Segment Start: RECORDS TO PROCESS

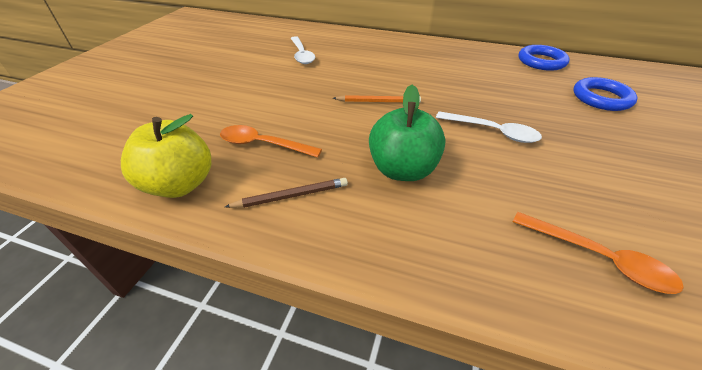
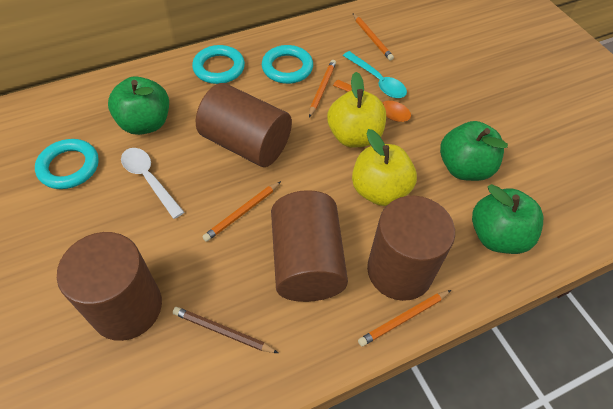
blue ring: 2 -> 0
brown cylinder: 0 -> 4
green apple: 1 -> 3
orange pencil: 1 -> 4
orange spoon: 2 -> 1
turquoise ring: 0 -> 3
turquoise spoon: 0 -> 1
white spoon: 2 -> 1
yellow apple: 1 -> 2

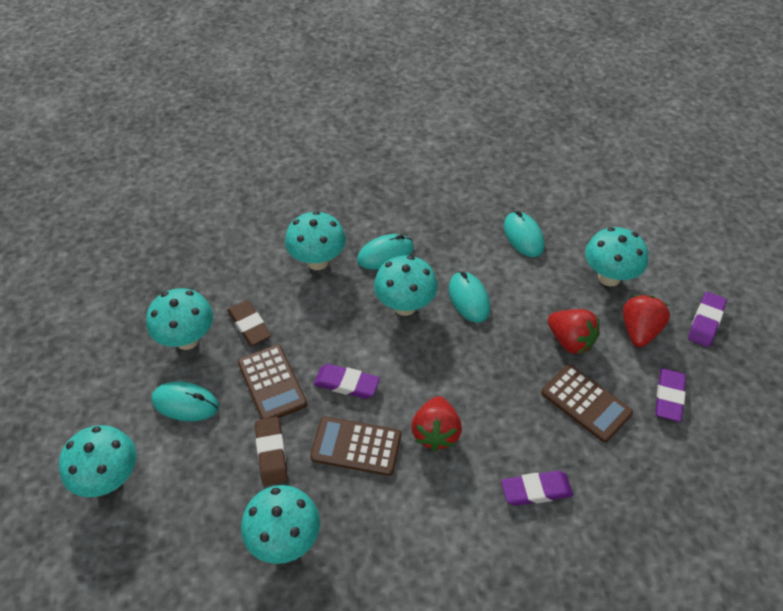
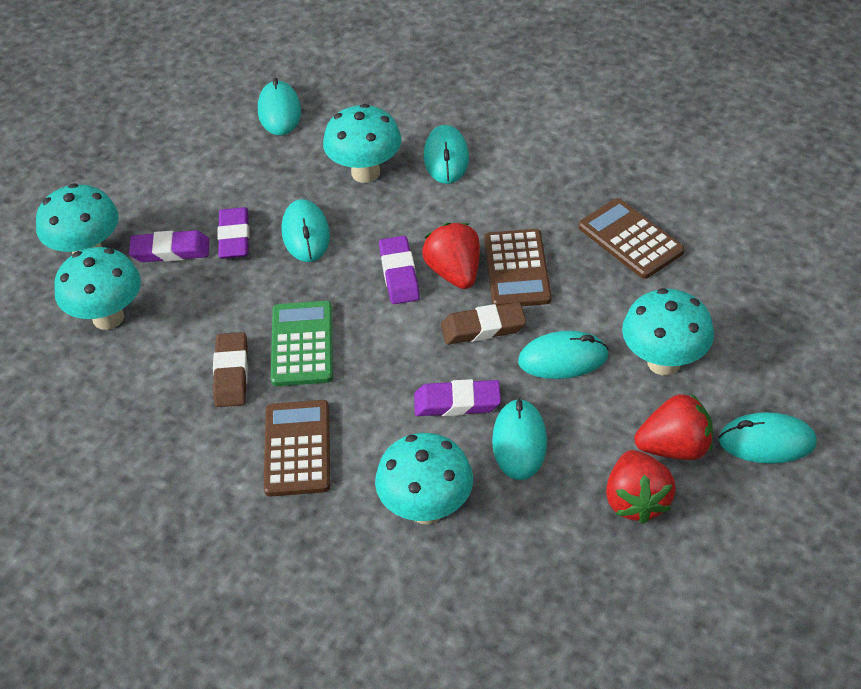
green calculator: 0 -> 1
turquoise mouse: 4 -> 6
turquoise mushroom: 6 -> 5

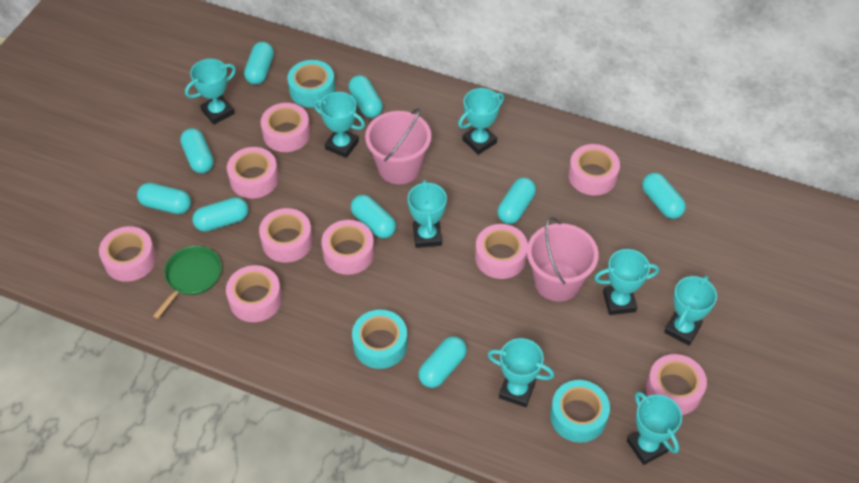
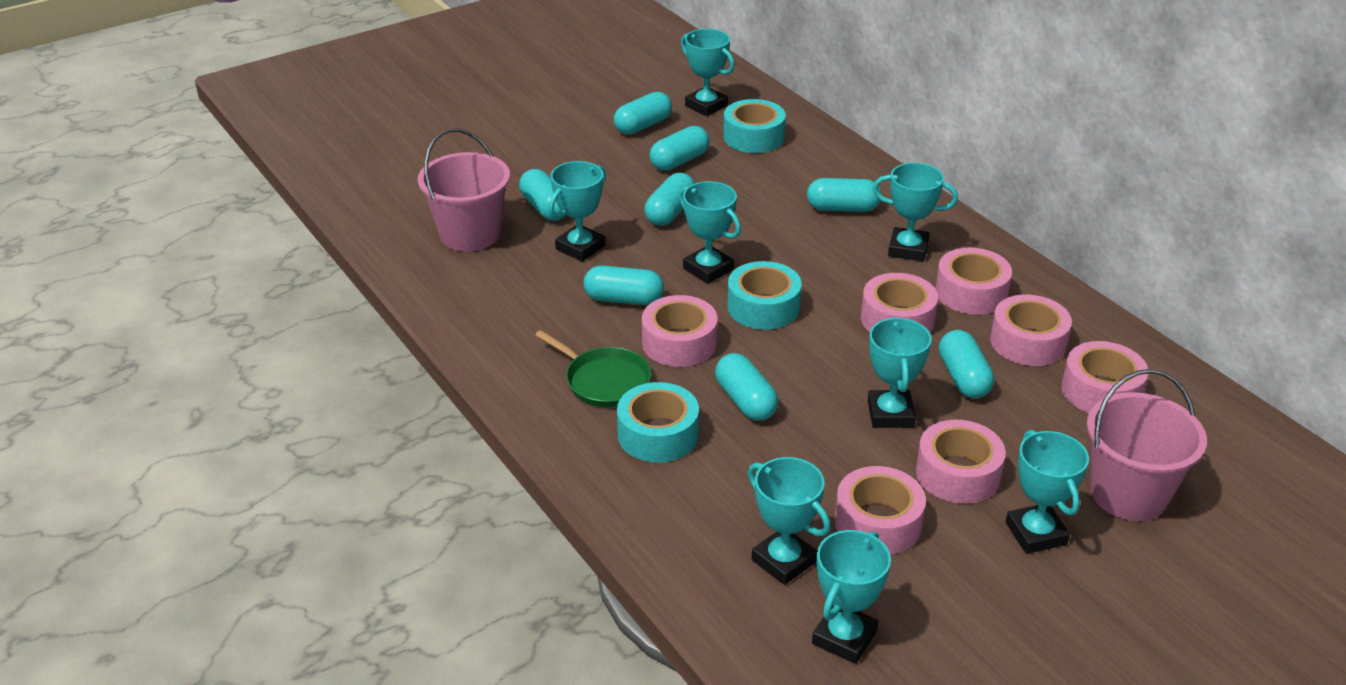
pink tape: 9 -> 7
turquoise capsule: 9 -> 8

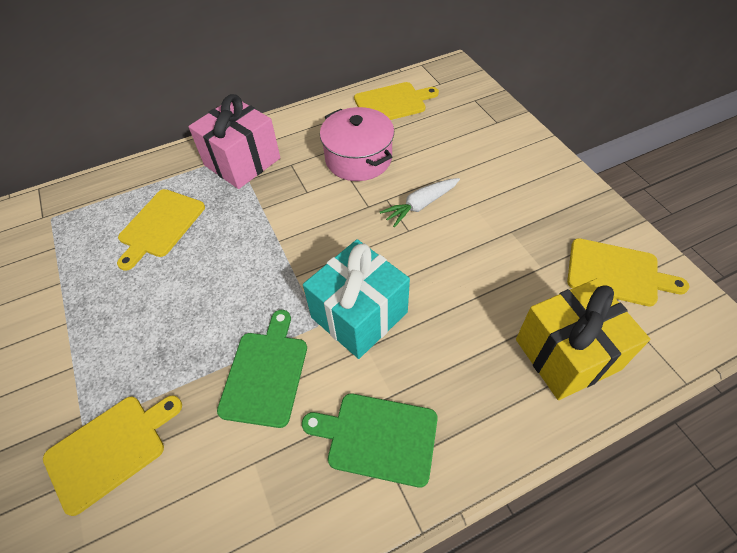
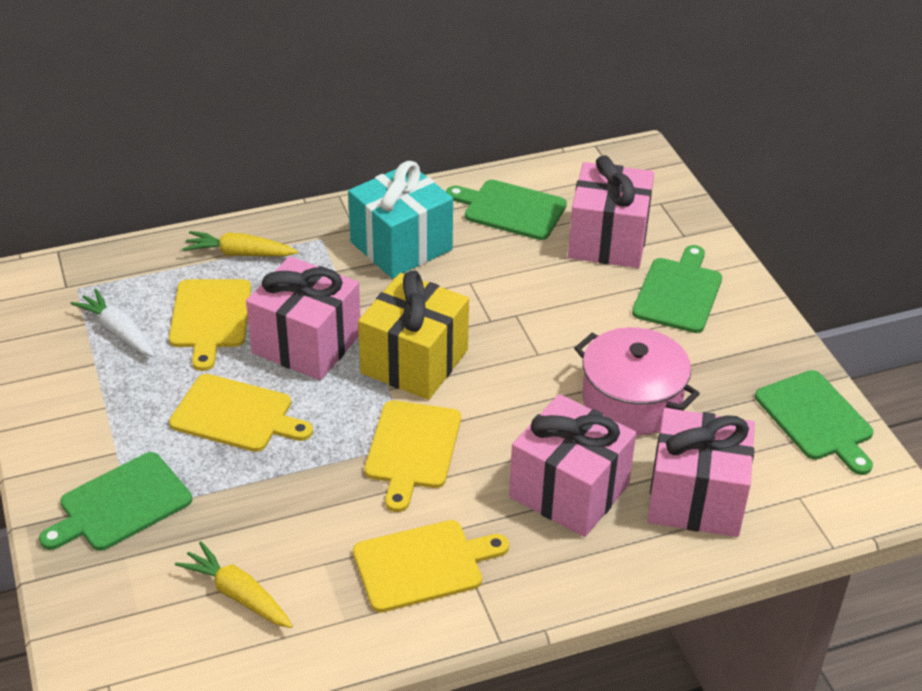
green cutting board: 2 -> 4
pink gift: 1 -> 4
yellow carrot: 0 -> 2

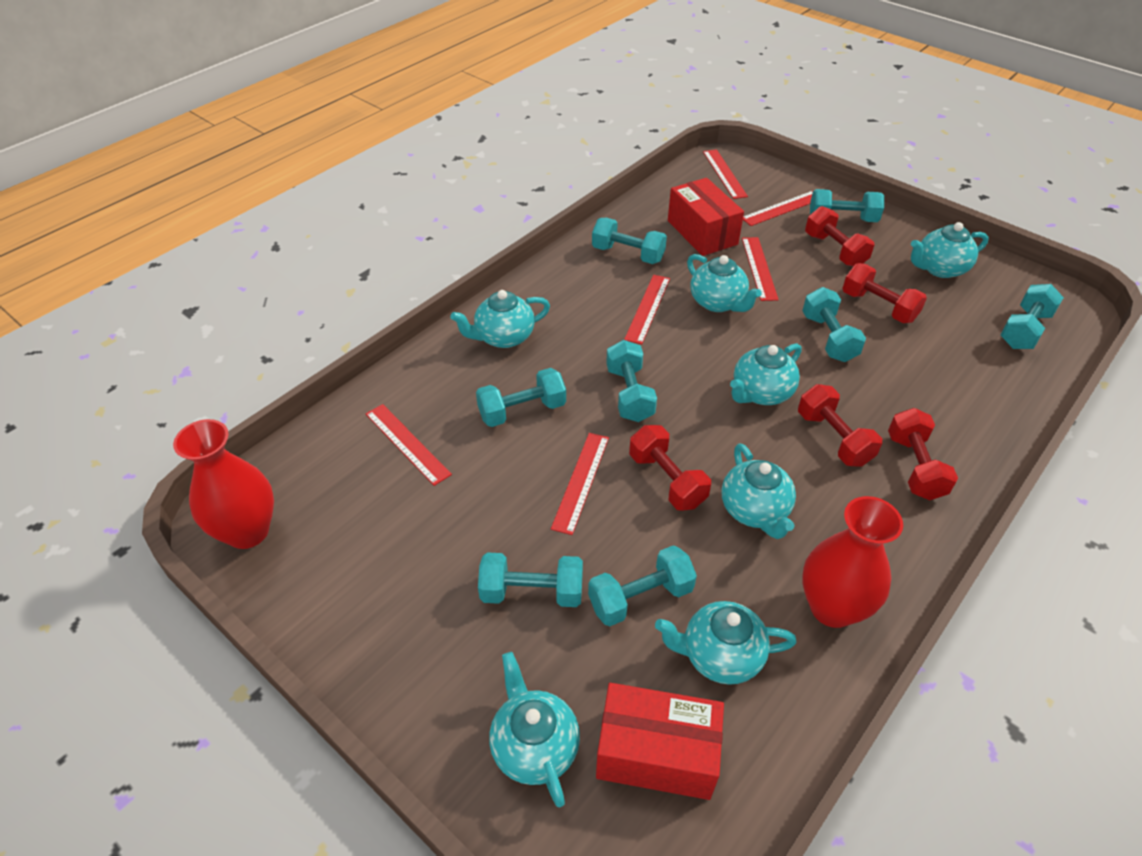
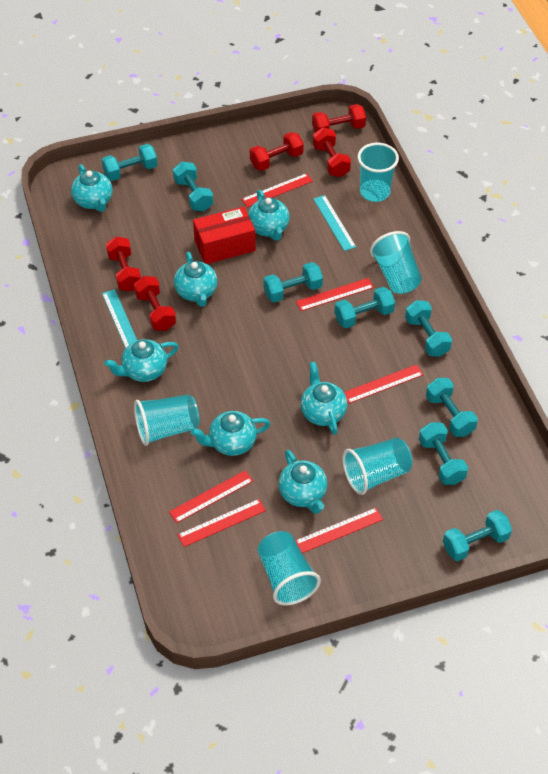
red box: 2 -> 1
red vase: 2 -> 0
turquoise cup: 0 -> 5
turquoise ruler: 0 -> 2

Segment End: RECORDS TO PROCESS

• TASK TO COMPLETE: Exclude the pictures and reproduce every entry exactly.

• RESPONSE FOR THIS EXERCISE:
blue ring: 2 -> 0
brown cylinder: 0 -> 4
green apple: 1 -> 3
orange pencil: 1 -> 4
orange spoon: 2 -> 1
turquoise ring: 0 -> 3
turquoise spoon: 0 -> 1
white spoon: 2 -> 1
yellow apple: 1 -> 2

green calculator: 0 -> 1
turquoise mouse: 4 -> 6
turquoise mushroom: 6 -> 5

pink tape: 9 -> 7
turquoise capsule: 9 -> 8

green cutting board: 2 -> 4
pink gift: 1 -> 4
yellow carrot: 0 -> 2

red box: 2 -> 1
red vase: 2 -> 0
turquoise cup: 0 -> 5
turquoise ruler: 0 -> 2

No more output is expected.